- Your objective
Filter the data for "moved" and copy matching lines.

- Data for processing
• • • • •

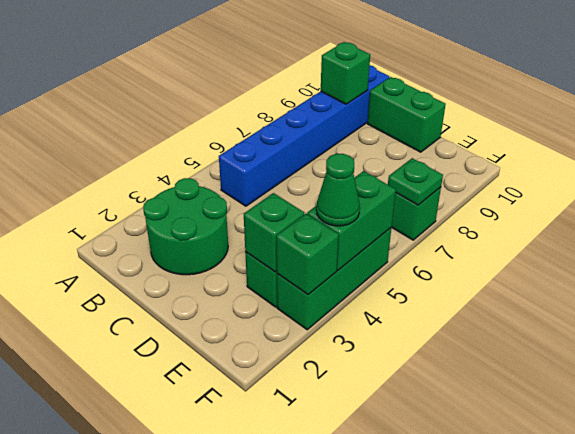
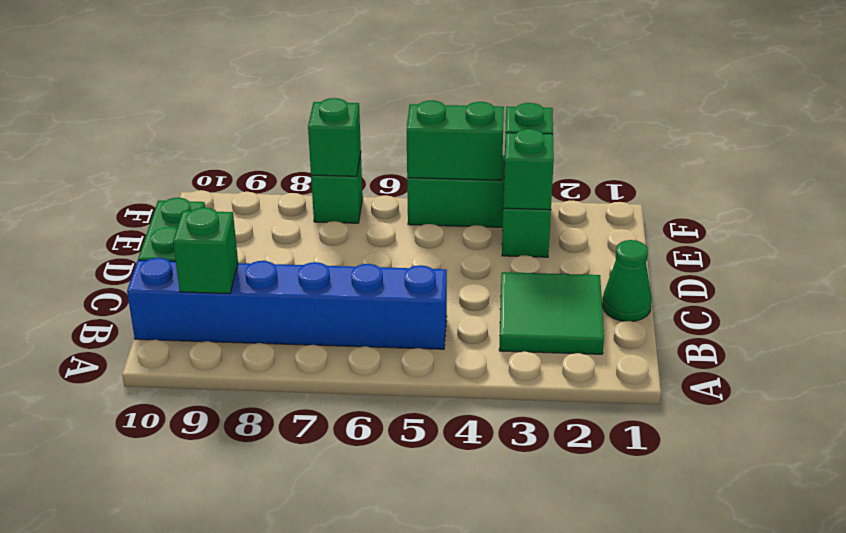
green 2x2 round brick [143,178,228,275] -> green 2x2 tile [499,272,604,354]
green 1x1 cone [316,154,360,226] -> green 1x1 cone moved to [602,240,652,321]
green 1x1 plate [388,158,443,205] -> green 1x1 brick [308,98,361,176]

• • • • •

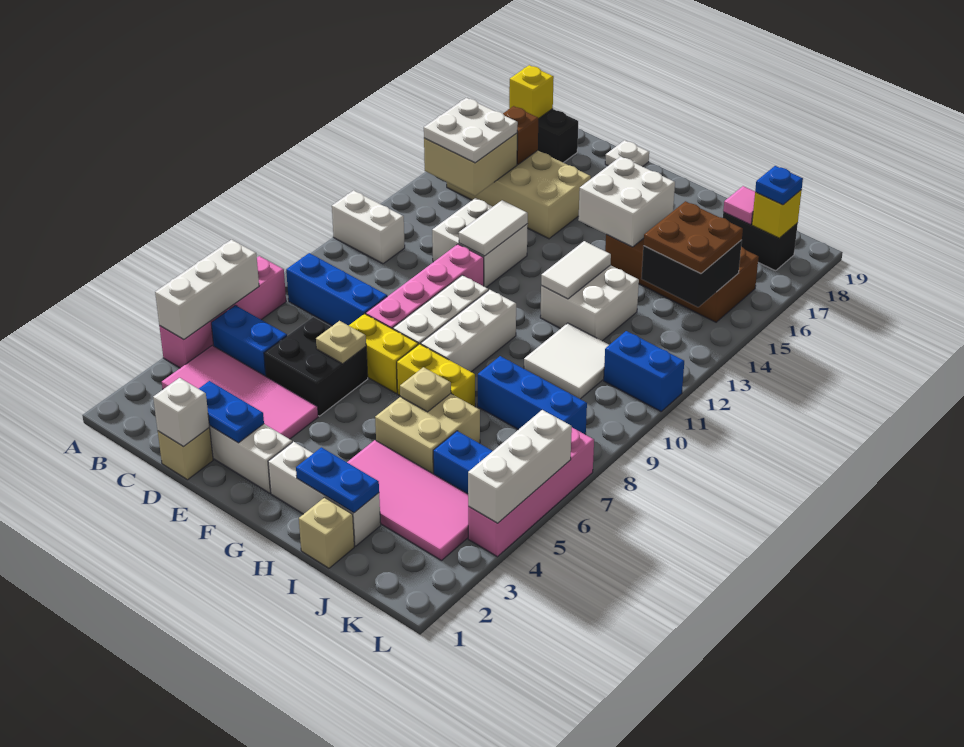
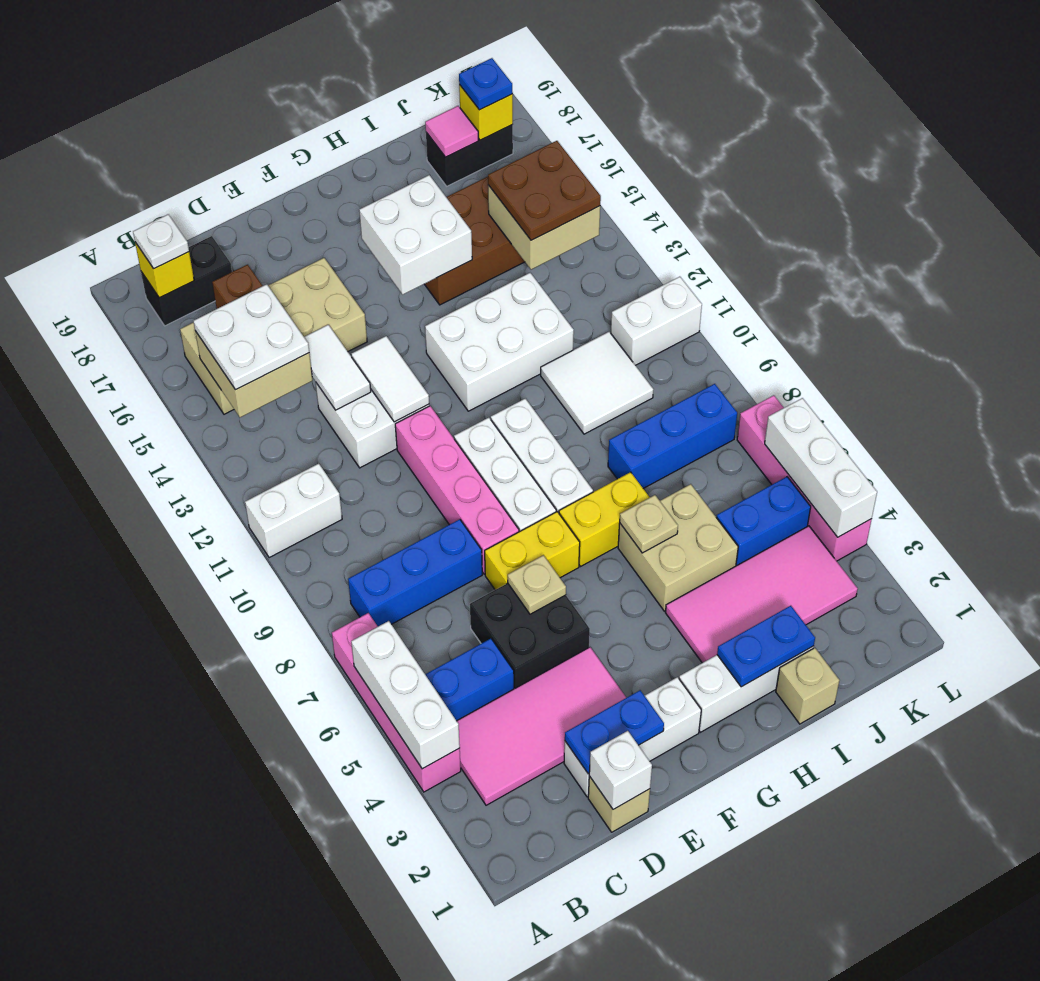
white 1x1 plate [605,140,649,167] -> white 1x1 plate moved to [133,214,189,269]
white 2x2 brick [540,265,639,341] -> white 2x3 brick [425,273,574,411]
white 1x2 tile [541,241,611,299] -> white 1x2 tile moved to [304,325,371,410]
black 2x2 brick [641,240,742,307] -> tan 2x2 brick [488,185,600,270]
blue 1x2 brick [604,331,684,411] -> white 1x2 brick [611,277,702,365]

• • • • •

- Output for this task
green 1x1 cone [316,154,360,226] -> green 1x1 cone moved to [602,240,652,321]
white 1x1 plate [605,140,649,167] -> white 1x1 plate moved to [133,214,189,269]
white 1x2 tile [541,241,611,299] -> white 1x2 tile moved to [304,325,371,410]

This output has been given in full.